### WORK INSTRUCTIONS:
Each entry below is to be given again word for word, with no pictures.

Edit difference data:
+ + + + +

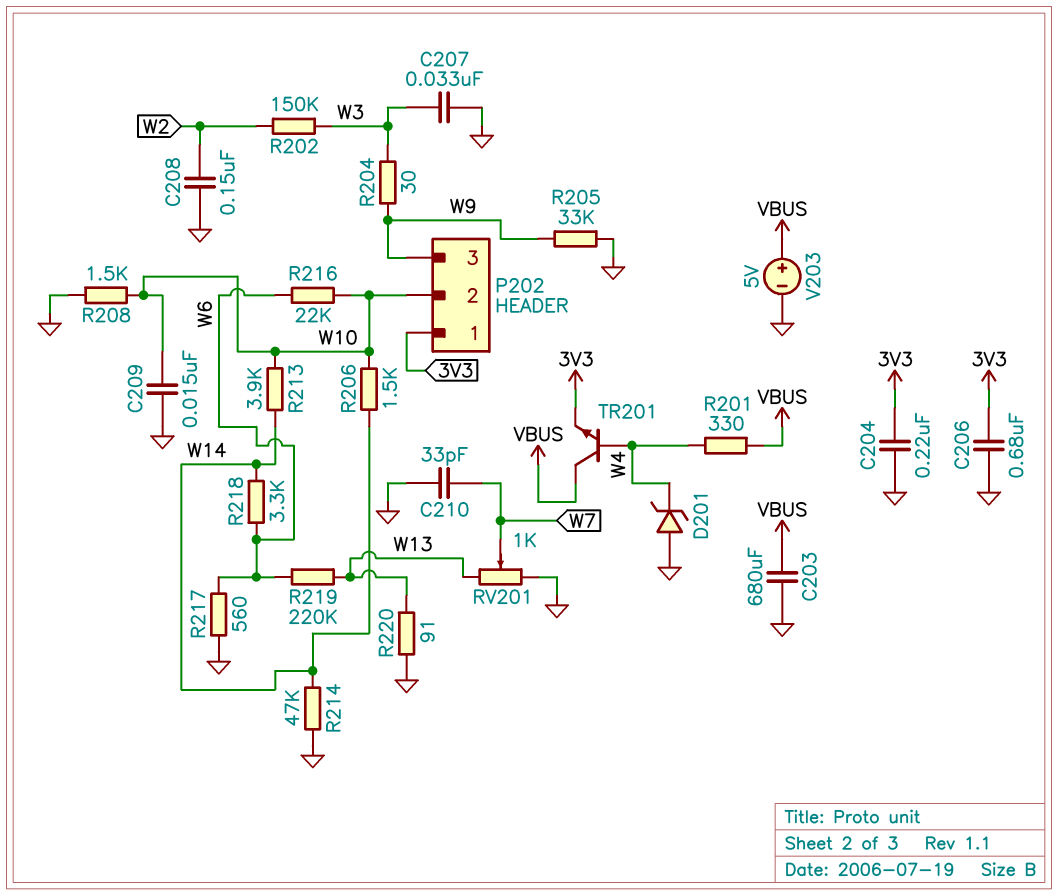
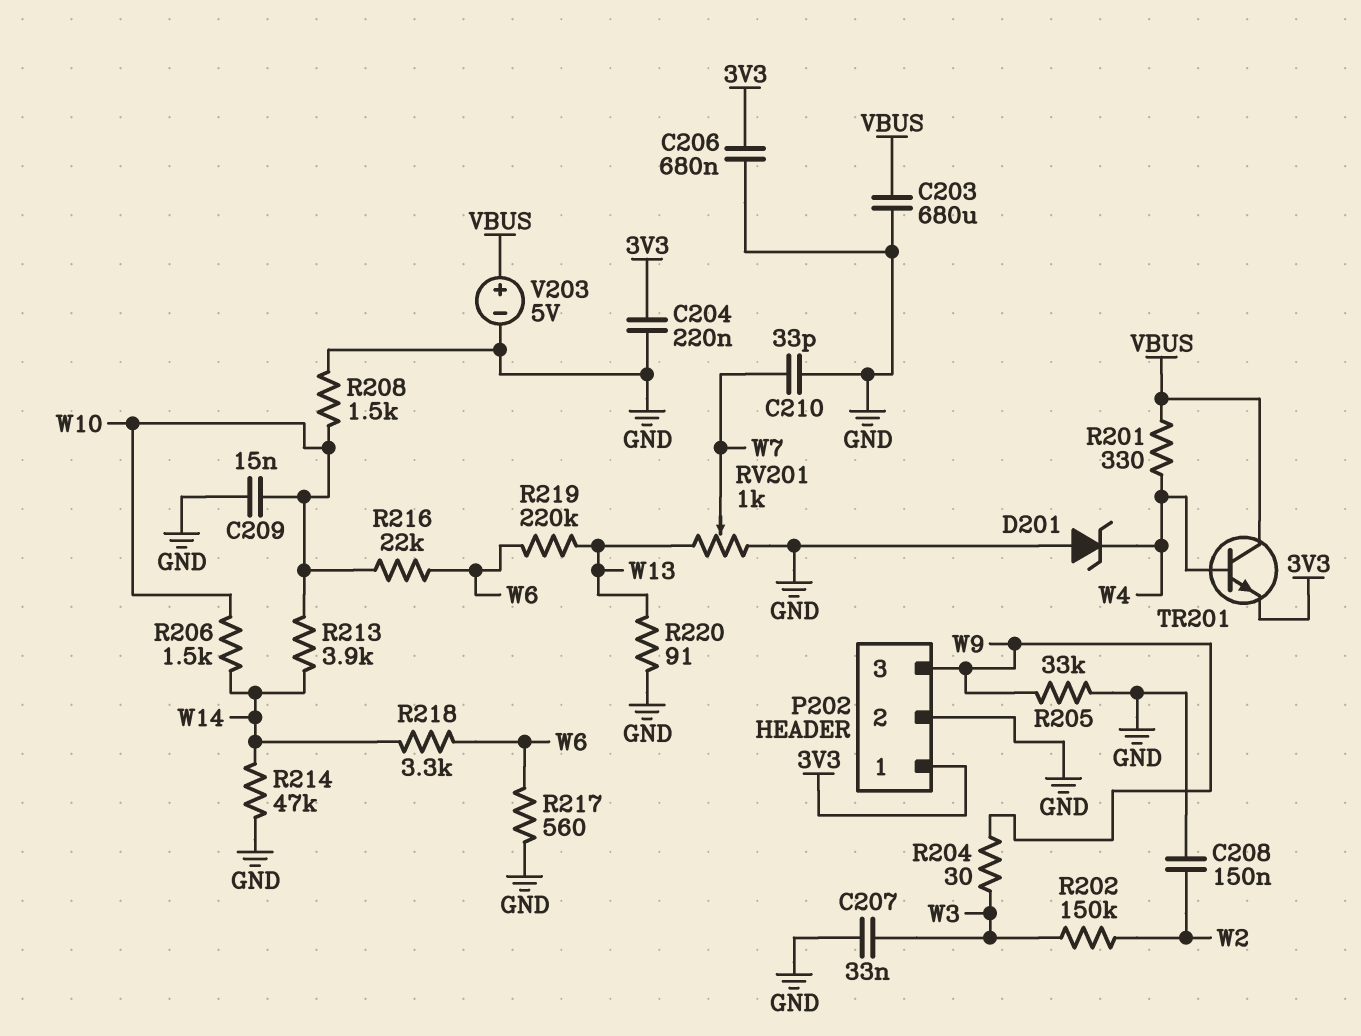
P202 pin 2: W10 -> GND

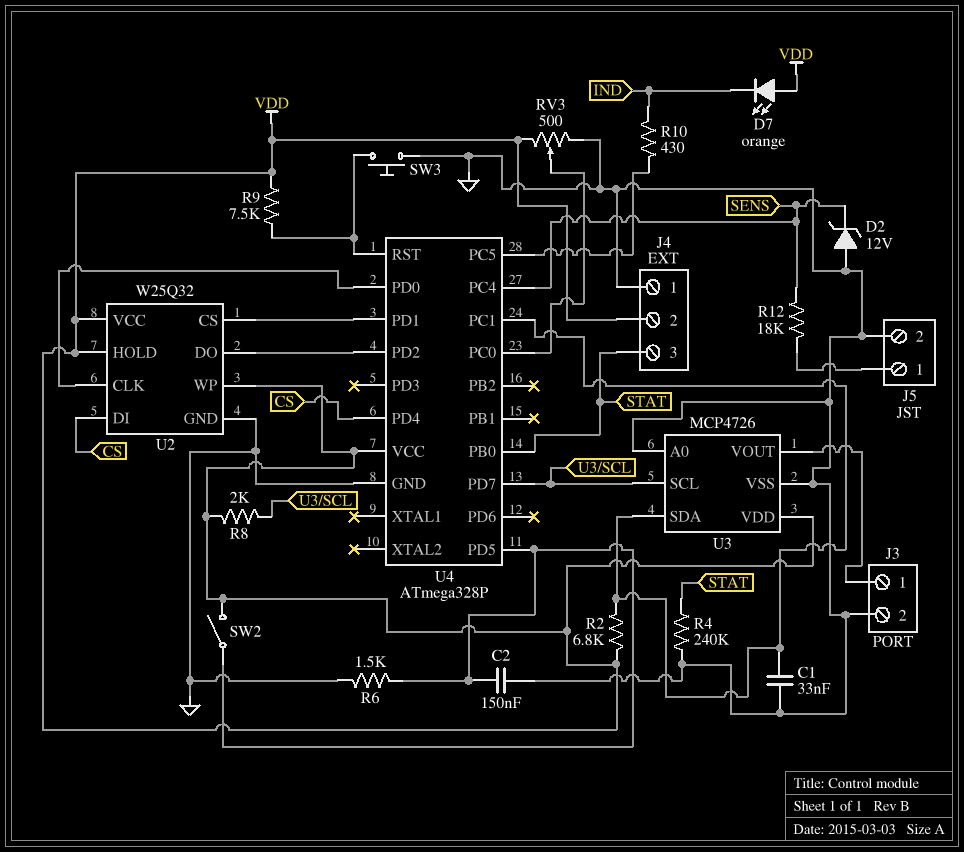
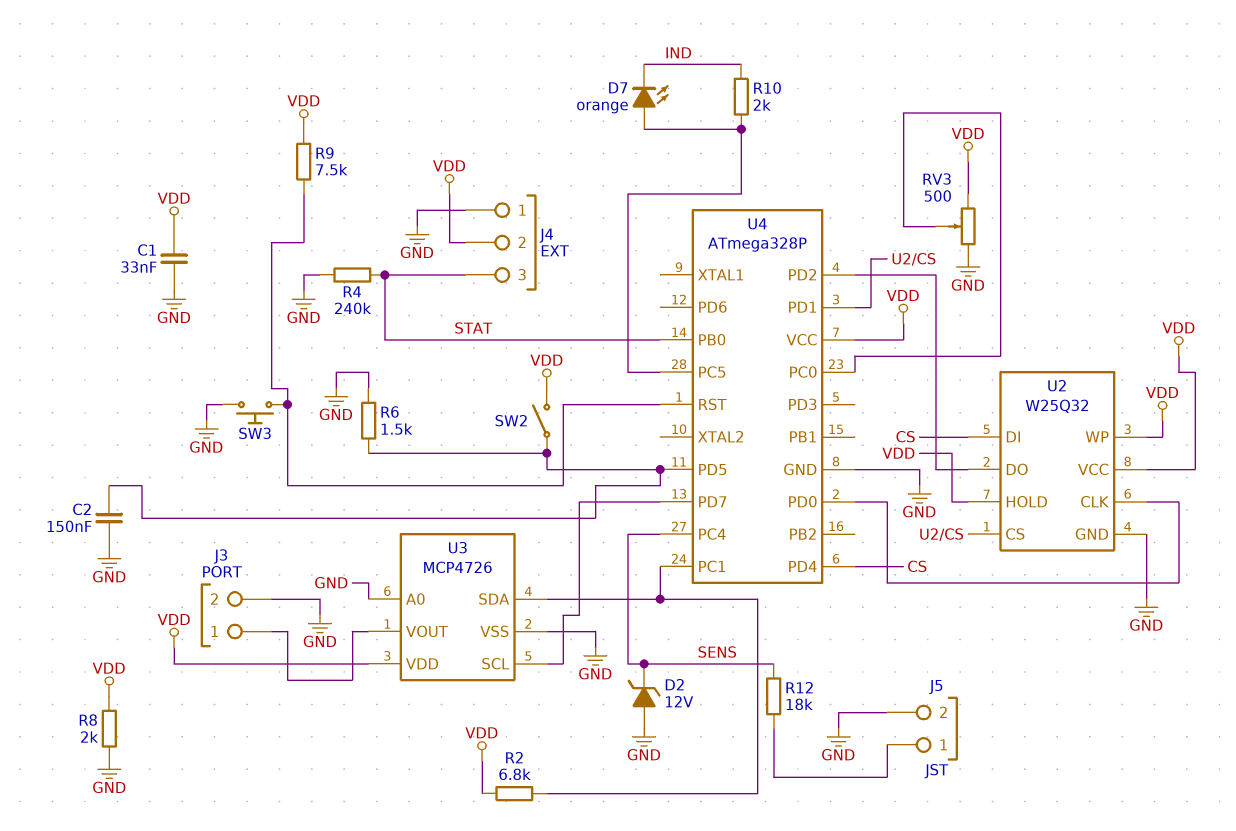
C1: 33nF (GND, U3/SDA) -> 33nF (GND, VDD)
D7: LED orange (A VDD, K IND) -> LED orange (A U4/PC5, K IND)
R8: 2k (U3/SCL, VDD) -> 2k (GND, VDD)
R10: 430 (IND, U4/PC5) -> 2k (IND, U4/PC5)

+ + + + +

### ANSWER TO THE EXERCISE:
P202 pin 2: W10 -> GND

C1: 33nF (GND, U3/SDA) -> 33nF (GND, VDD)
D7: LED orange (A VDD, K IND) -> LED orange (A U4/PC5, K IND)
R8: 2k (U3/SCL, VDD) -> 2k (GND, VDD)
R10: 430 (IND, U4/PC5) -> 2k (IND, U4/PC5)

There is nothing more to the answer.